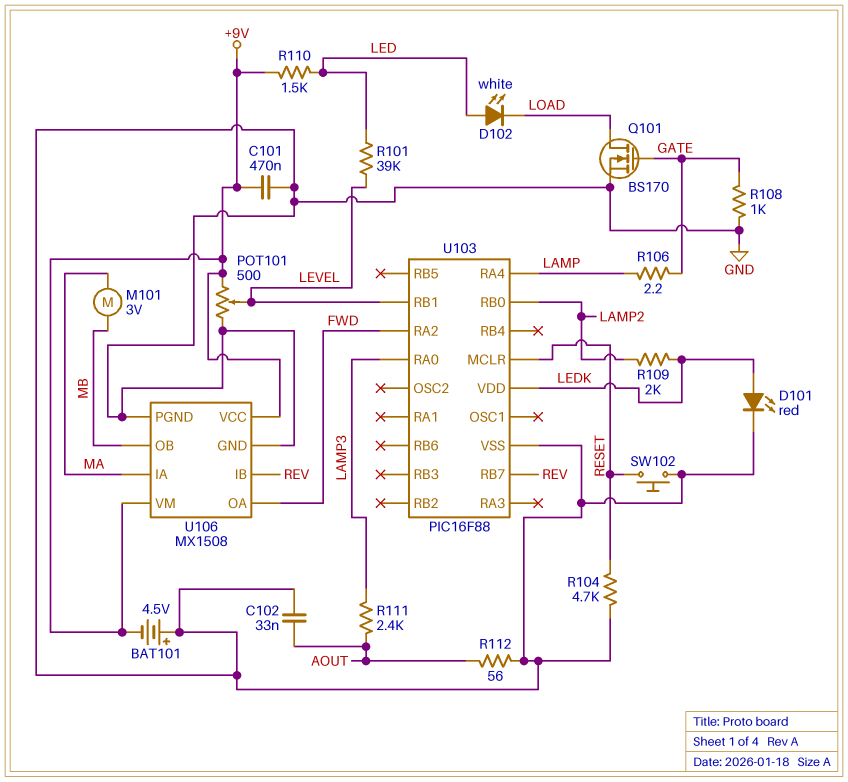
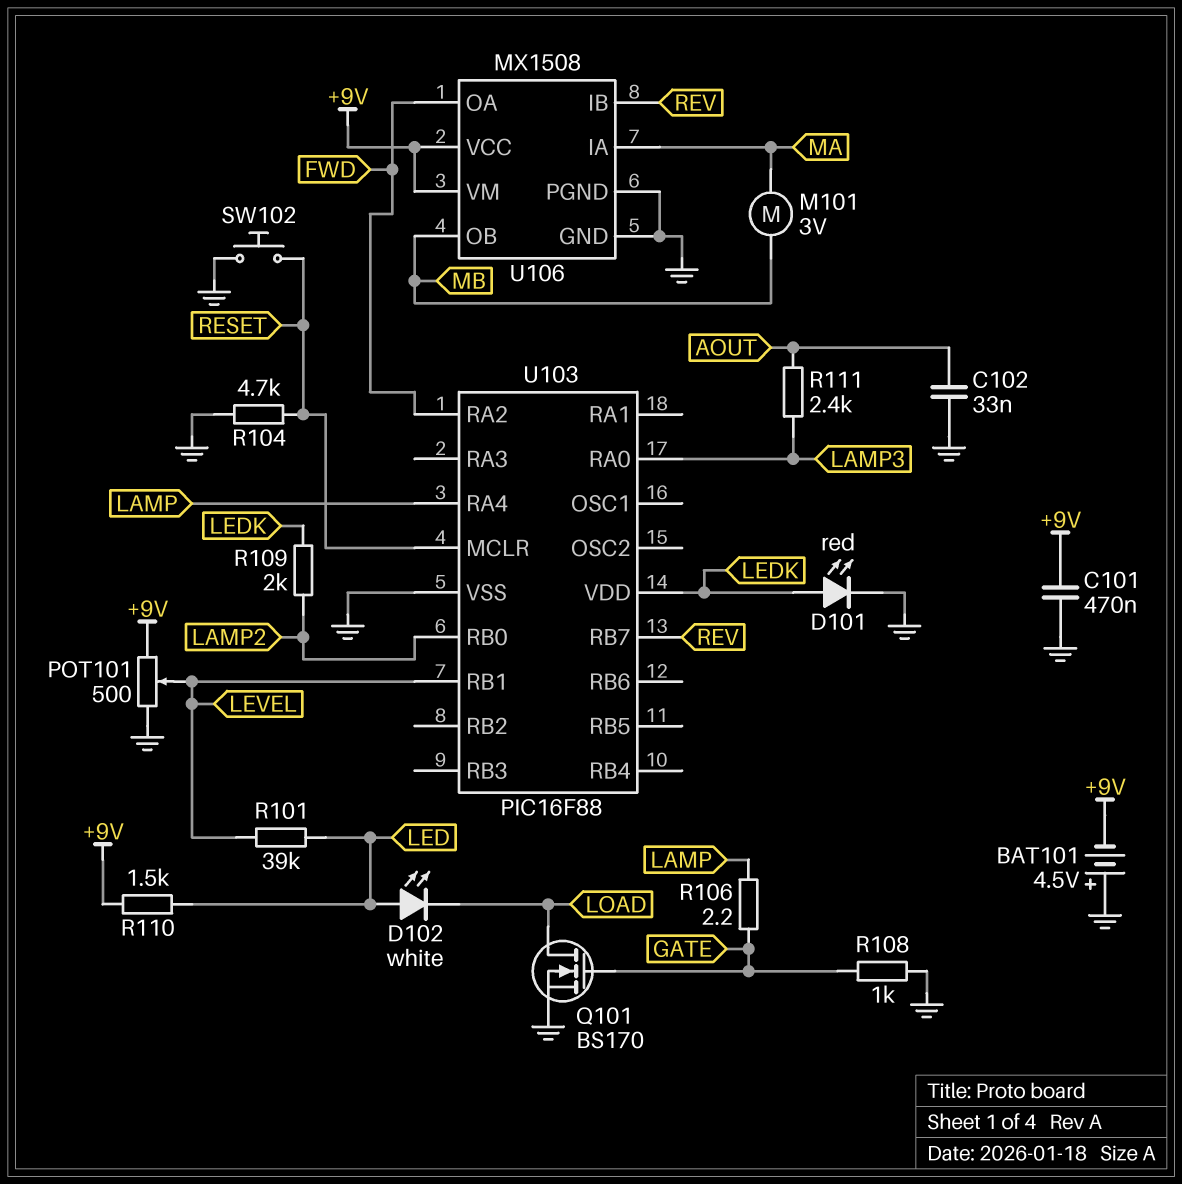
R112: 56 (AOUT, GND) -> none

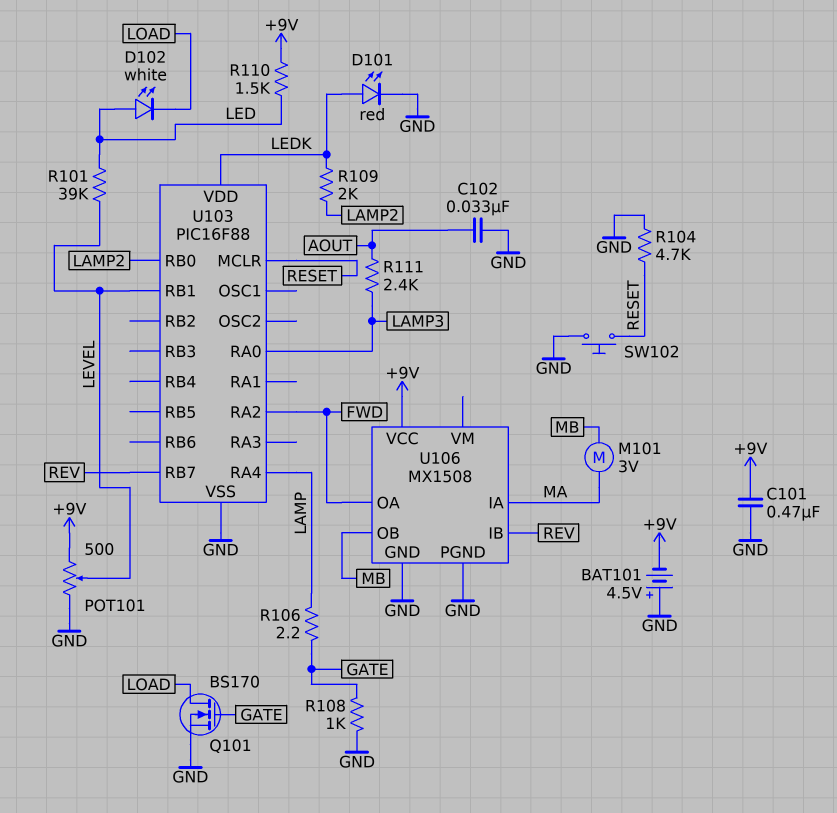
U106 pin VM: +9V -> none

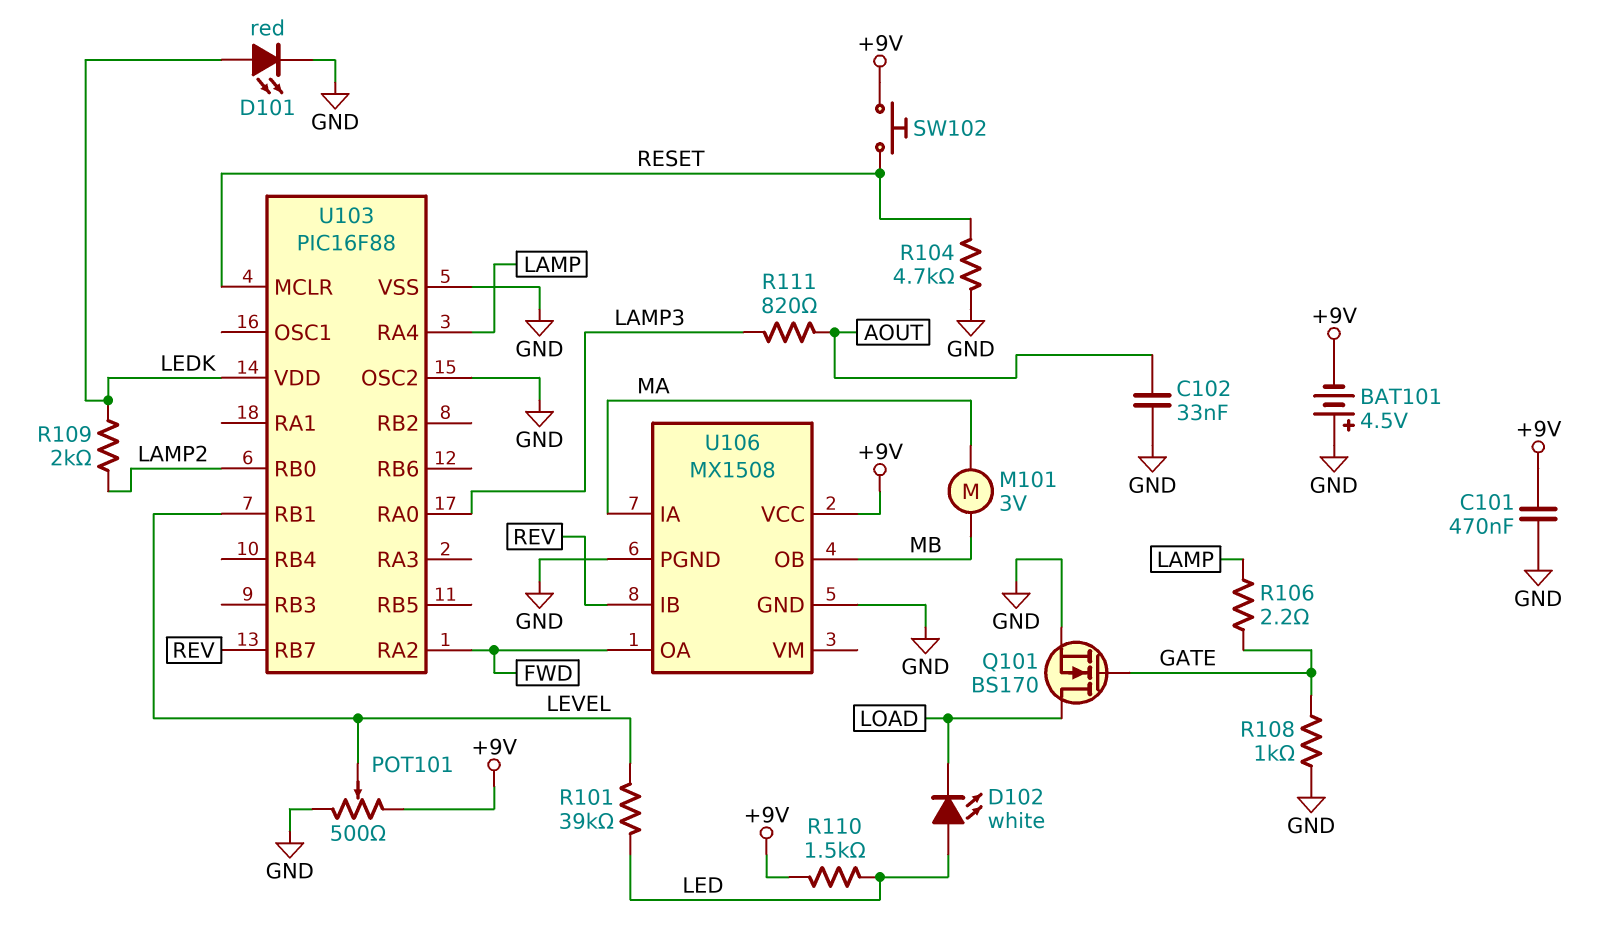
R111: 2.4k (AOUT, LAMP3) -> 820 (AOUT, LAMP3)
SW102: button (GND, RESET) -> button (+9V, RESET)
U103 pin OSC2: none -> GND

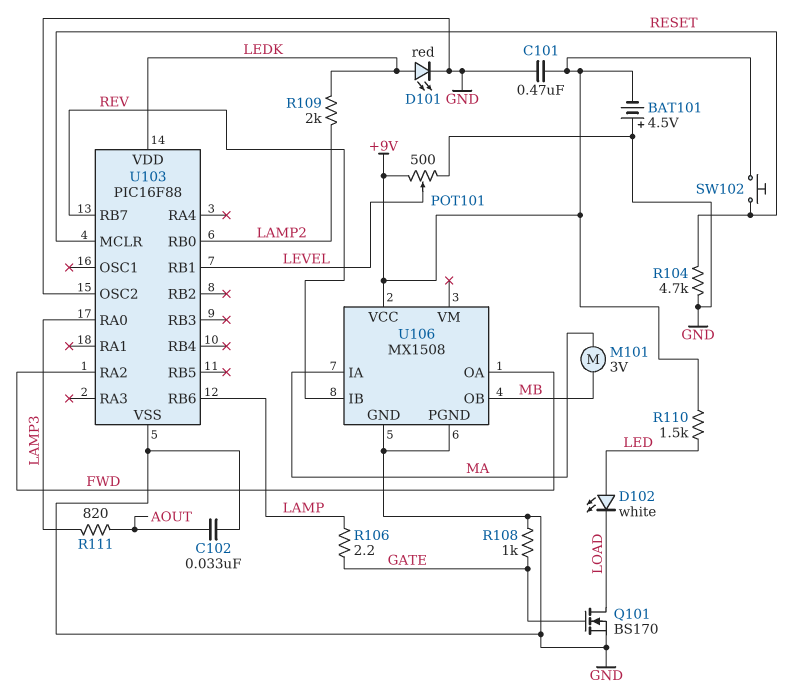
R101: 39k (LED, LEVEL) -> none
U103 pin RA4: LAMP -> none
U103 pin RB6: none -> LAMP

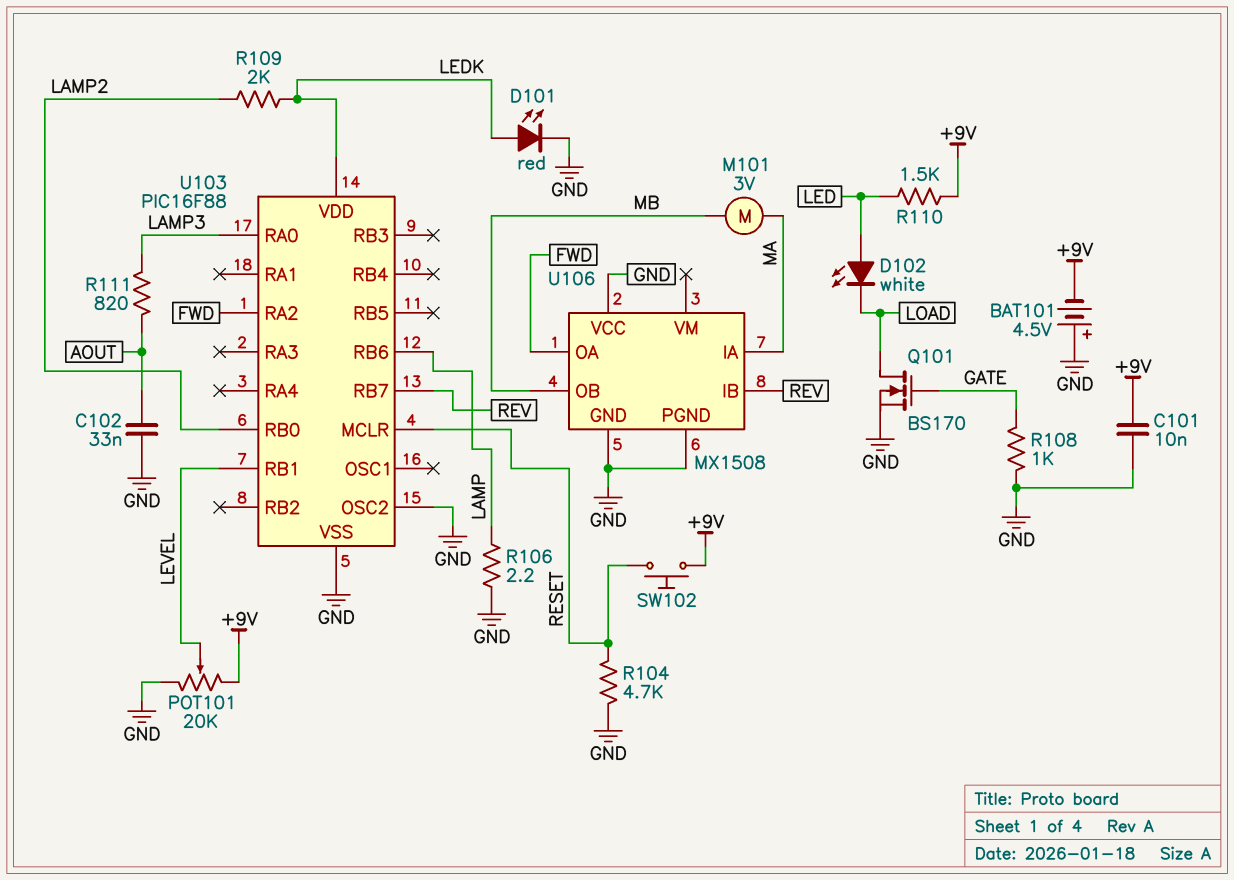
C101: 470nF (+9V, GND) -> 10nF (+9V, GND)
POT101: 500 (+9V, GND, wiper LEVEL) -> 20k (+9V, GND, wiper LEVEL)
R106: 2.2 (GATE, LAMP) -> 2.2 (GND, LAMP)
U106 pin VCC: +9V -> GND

---+---

Starting at the line that contains "C101: 470nF (+9V, GND) -> 10nF (+9V, GND)", print every line through the last one of the records, exactly and with nothing else.

SOLUTION FOR THIS TASK:
C101: 470nF (+9V, GND) -> 10nF (+9V, GND)
POT101: 500 (+9V, GND, wiper LEVEL) -> 20k (+9V, GND, wiper LEVEL)
R106: 2.2 (GATE, LAMP) -> 2.2 (GND, LAMP)
U106 pin VCC: +9V -> GND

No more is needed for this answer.